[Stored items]
━━━━━━━━
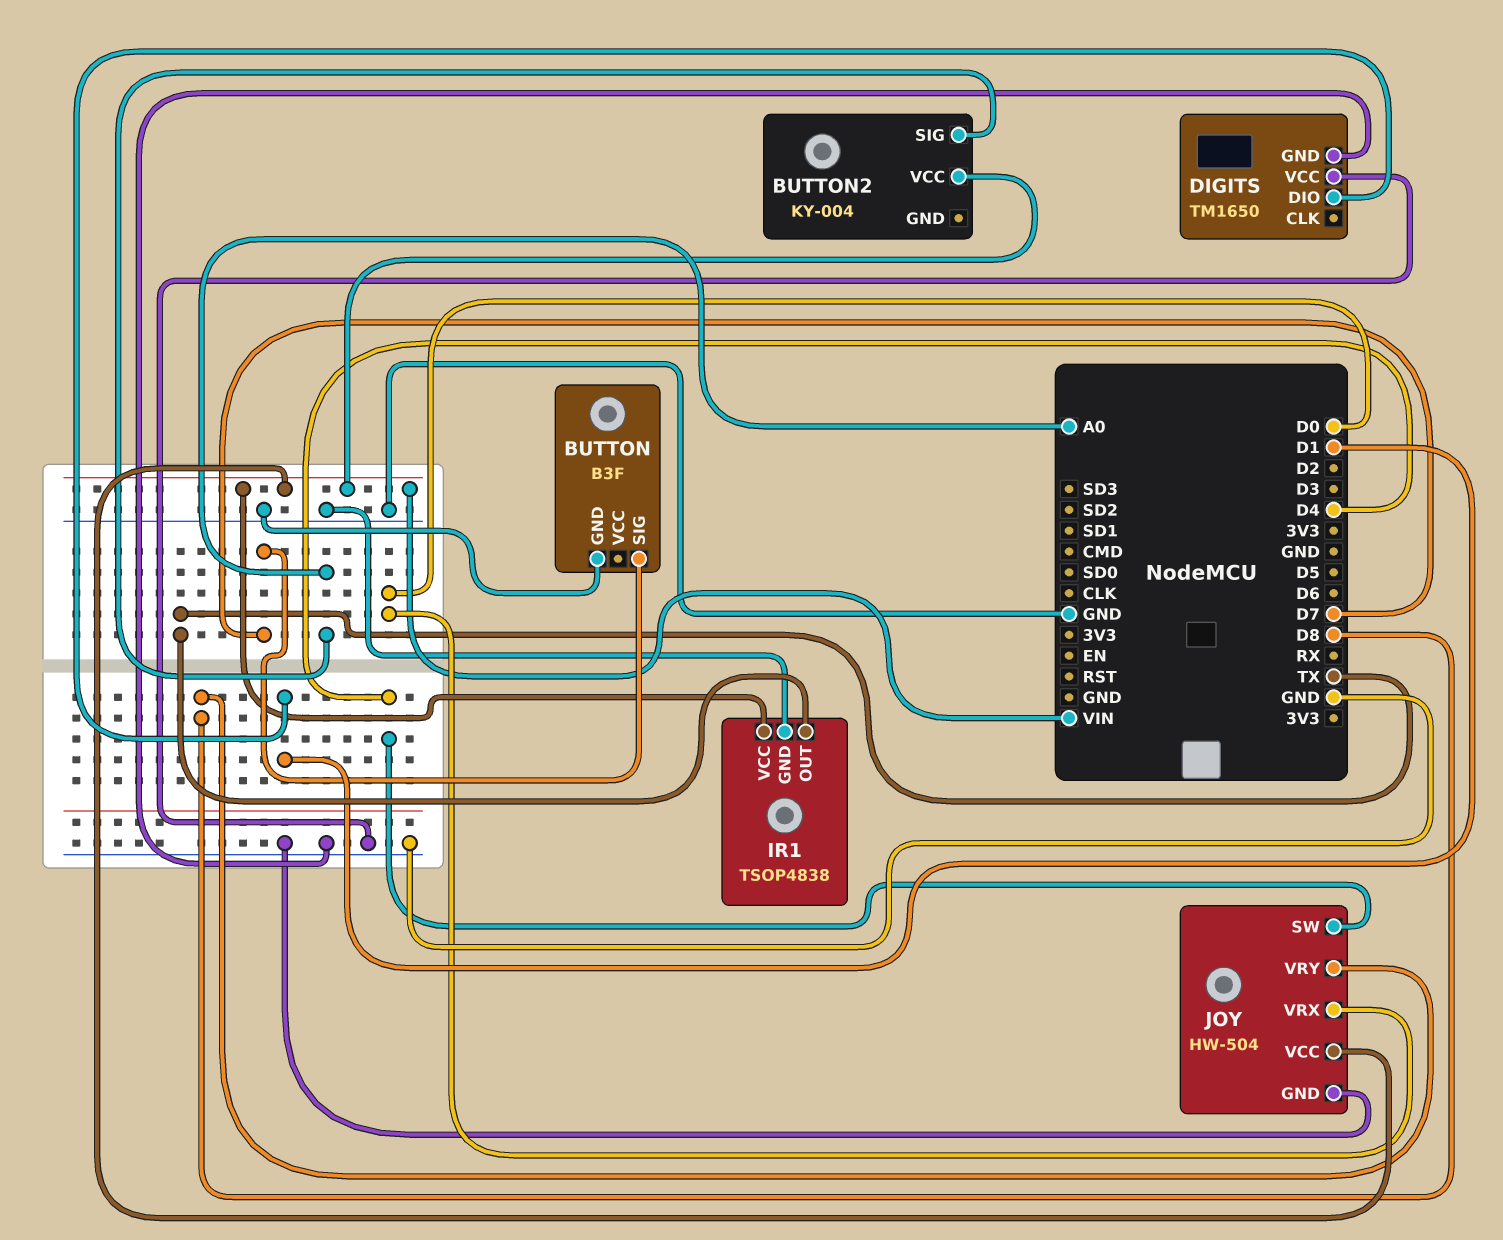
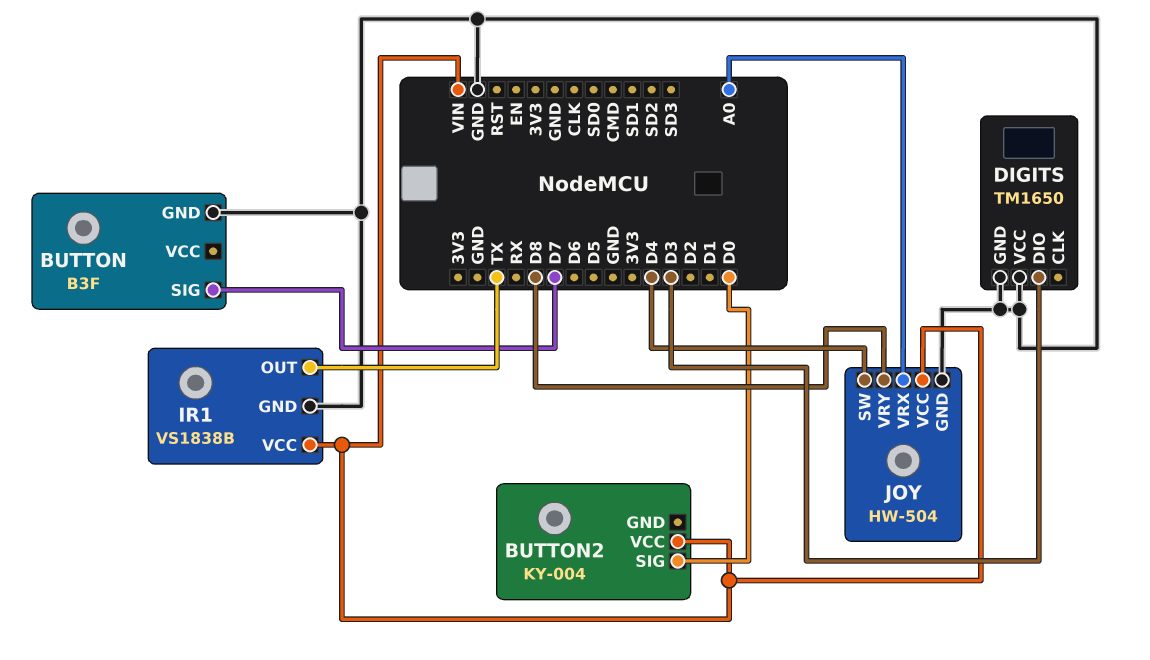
BUTTON2 pin SIG: A0 -> D0
DIGITS pin DIO: D1 -> D3
IR1: TSOP4838 -> VS1838B
JOY pin VRX: D0 -> A0

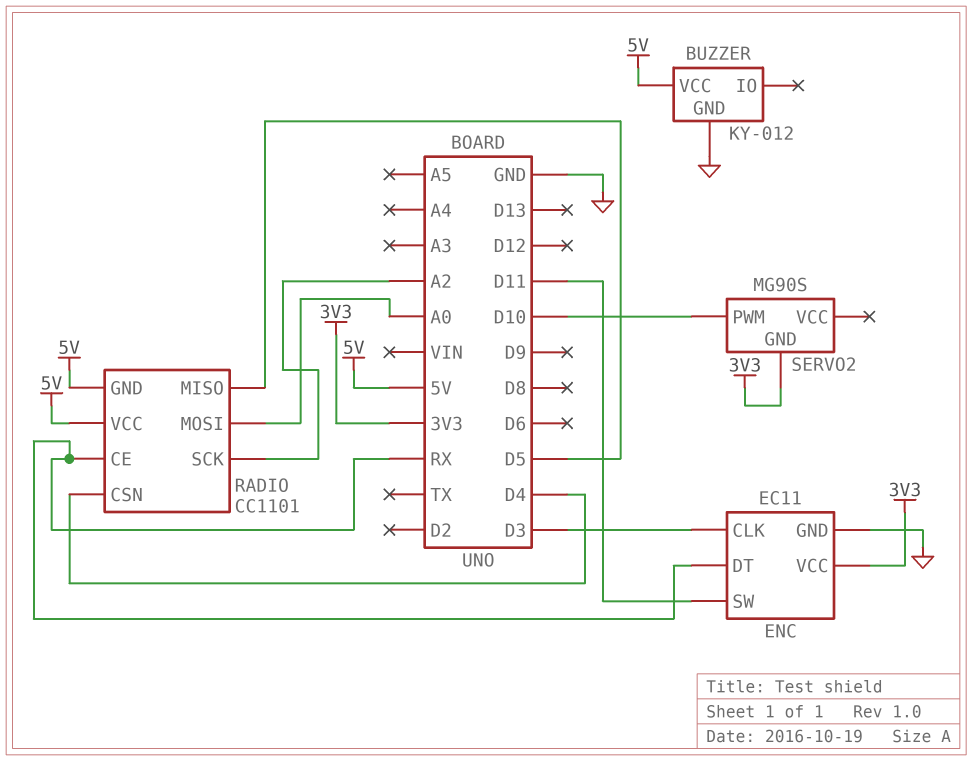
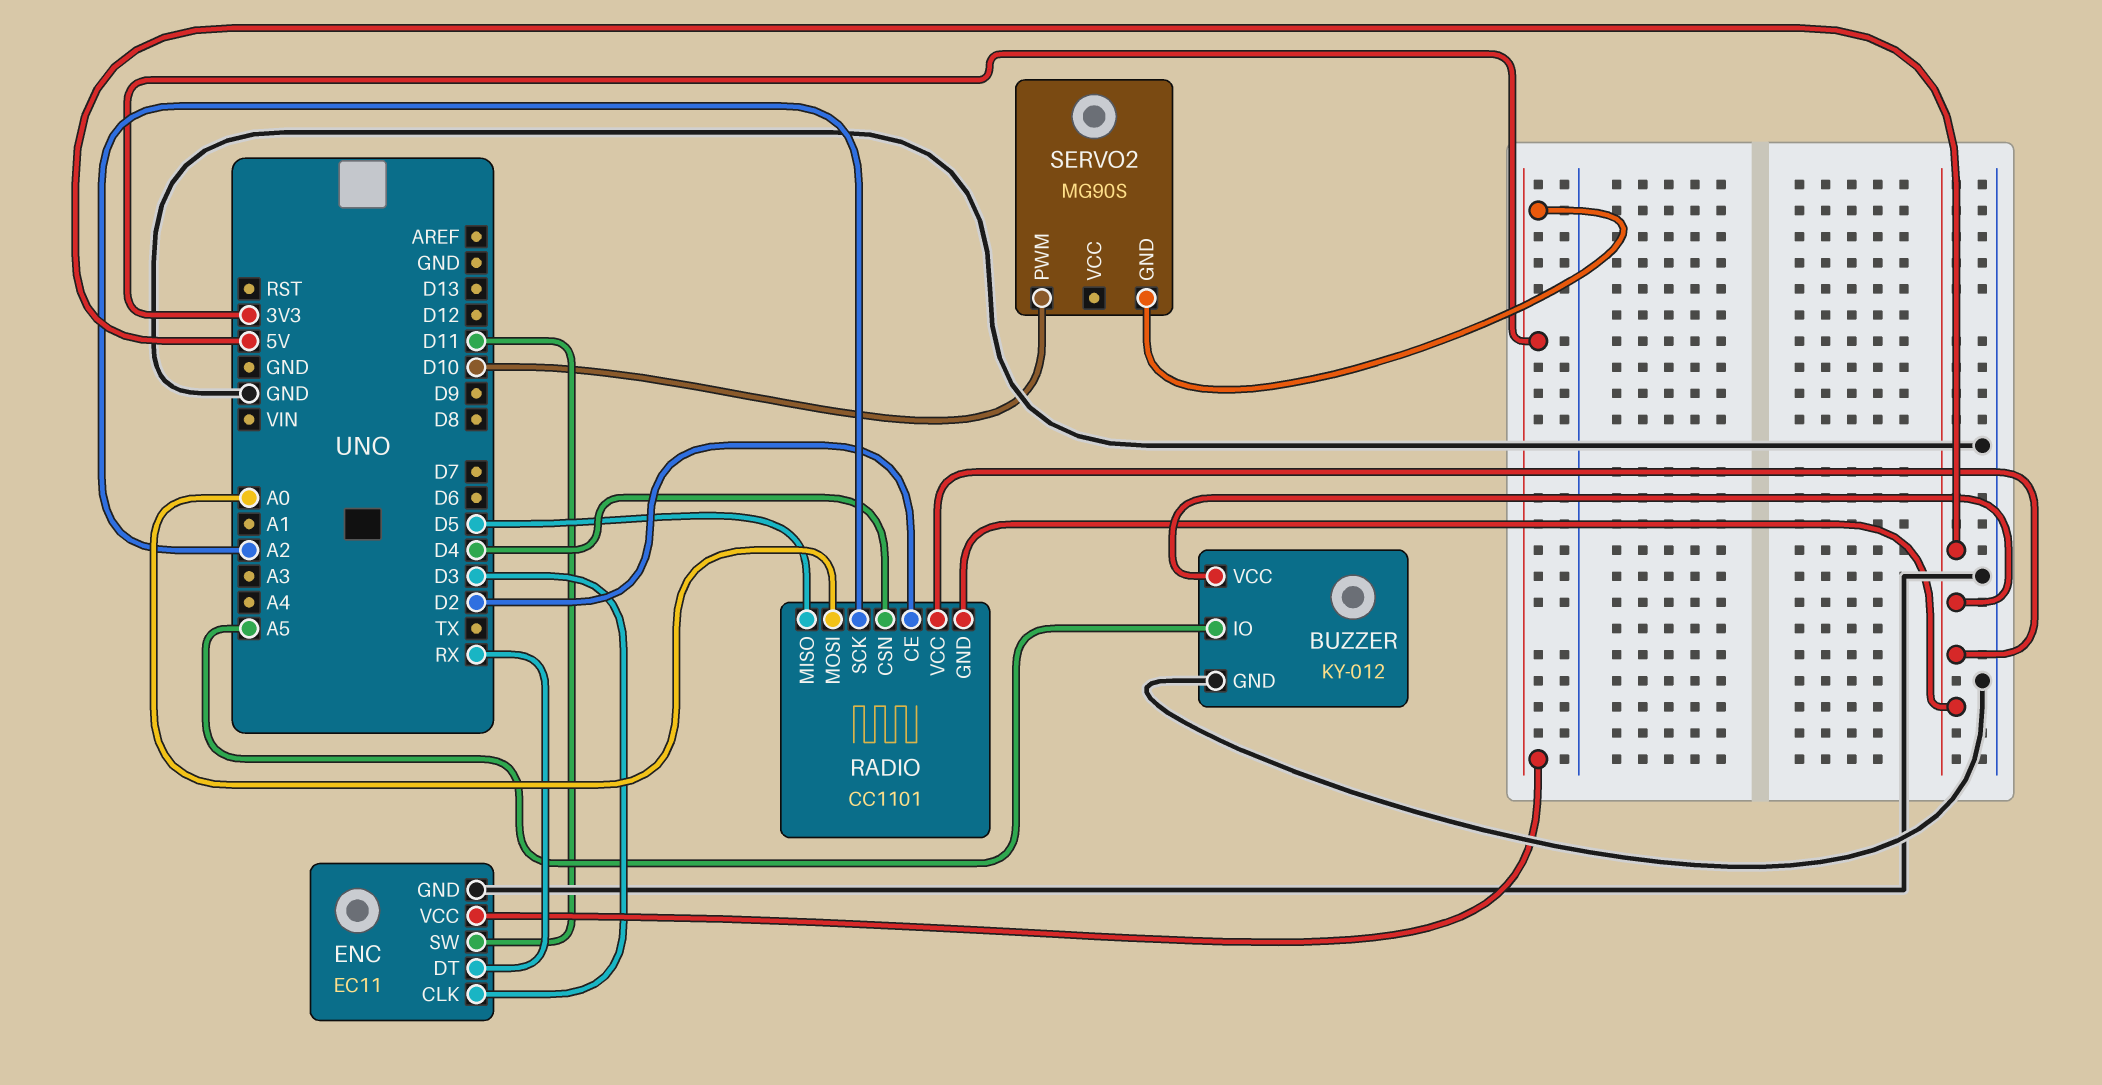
BUZZER pin IO: none -> A5
RADIO pin CE: RX -> D2

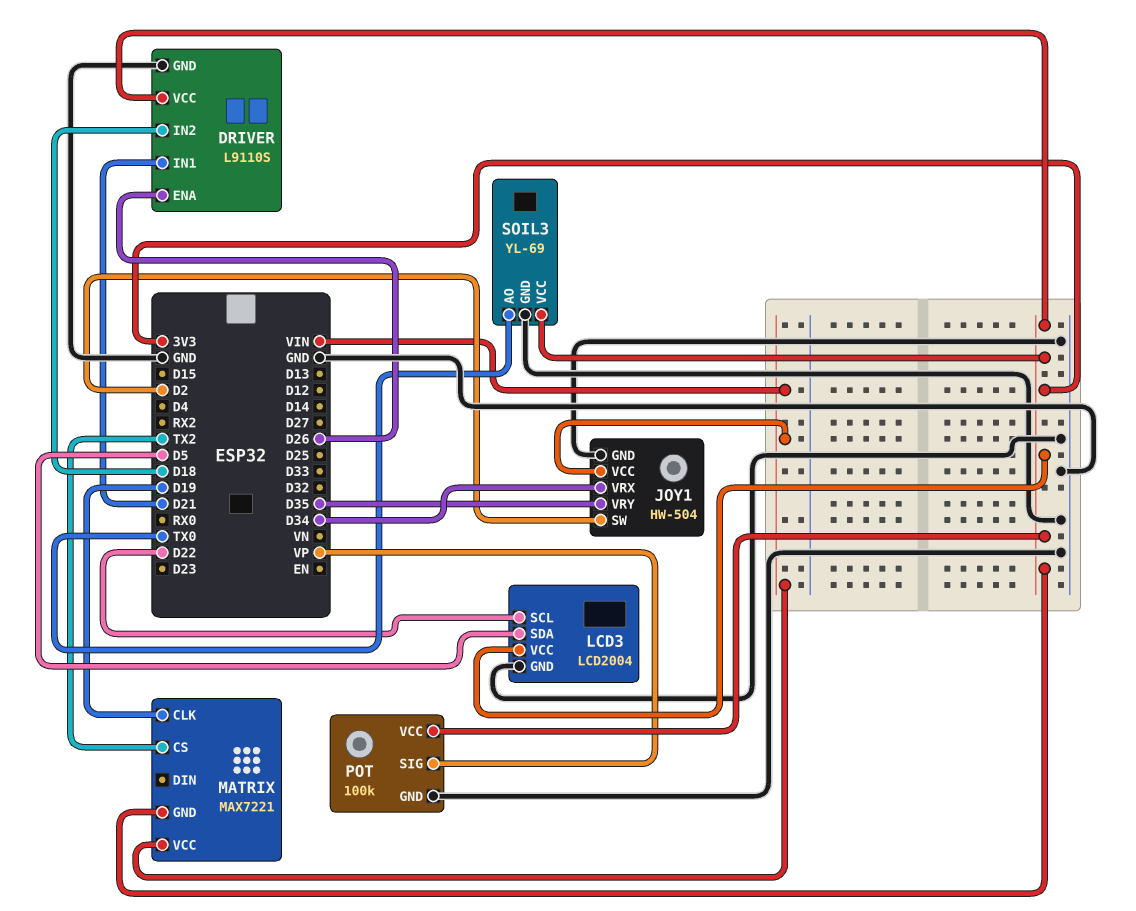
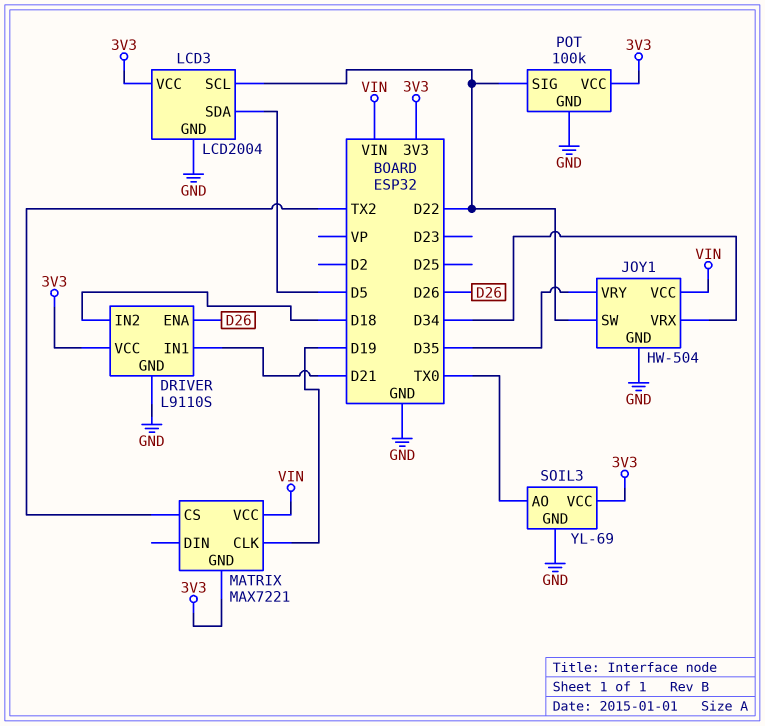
JOY1 pin SW: D2 -> D22
POT pin SIG: VP -> D22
━━━━━━━━
• [Exercise requirements] The entries above are to be returned exactly, without their pictures.

• [Answer space]
BUTTON2 pin SIG: A0 -> D0
DIGITS pin DIO: D1 -> D3
IR1: TSOP4838 -> VS1838B
JOY pin VRX: D0 -> A0

BUZZER pin IO: none -> A5
RADIO pin CE: RX -> D2

JOY1 pin SW: D2 -> D22
POT pin SIG: VP -> D22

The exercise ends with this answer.